** SUPPLIED ENTRIES **
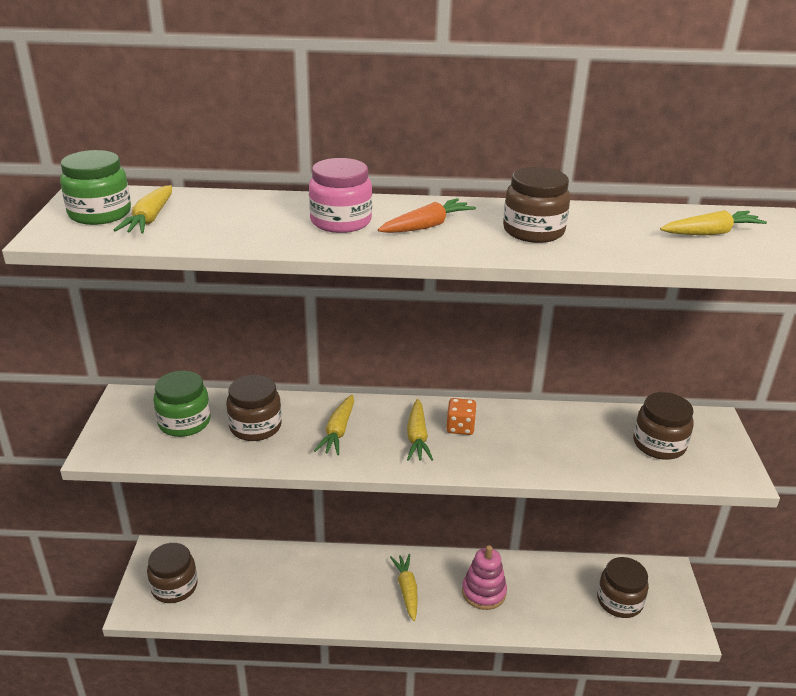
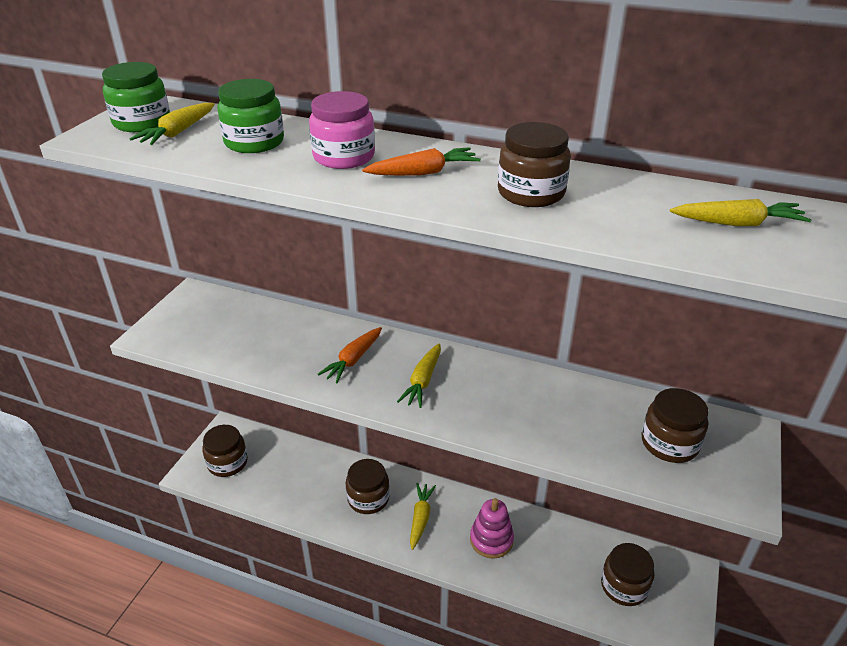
camera: 20 degrees right, 5 degrees up
(184, 422) = (227, 324): green jar -> green jar (254, 142)
(255, 426) = (284, 340): brown jar -> brown jar (368, 498)
(338, 431) = (353, 360): yellow carrot -> orange carrot
(460, 427) = (469, 380): orange dice -> none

** YOUR OBJECTIVE **
Repeat the lines from the one containing "(338, 431) = (353, 360): yellow" through the end of the listing, exactly and without any other lines; both ends are included.

** WRITTEN ANSWER **
(338, 431) = (353, 360): yellow carrot -> orange carrot
(460, 427) = (469, 380): orange dice -> none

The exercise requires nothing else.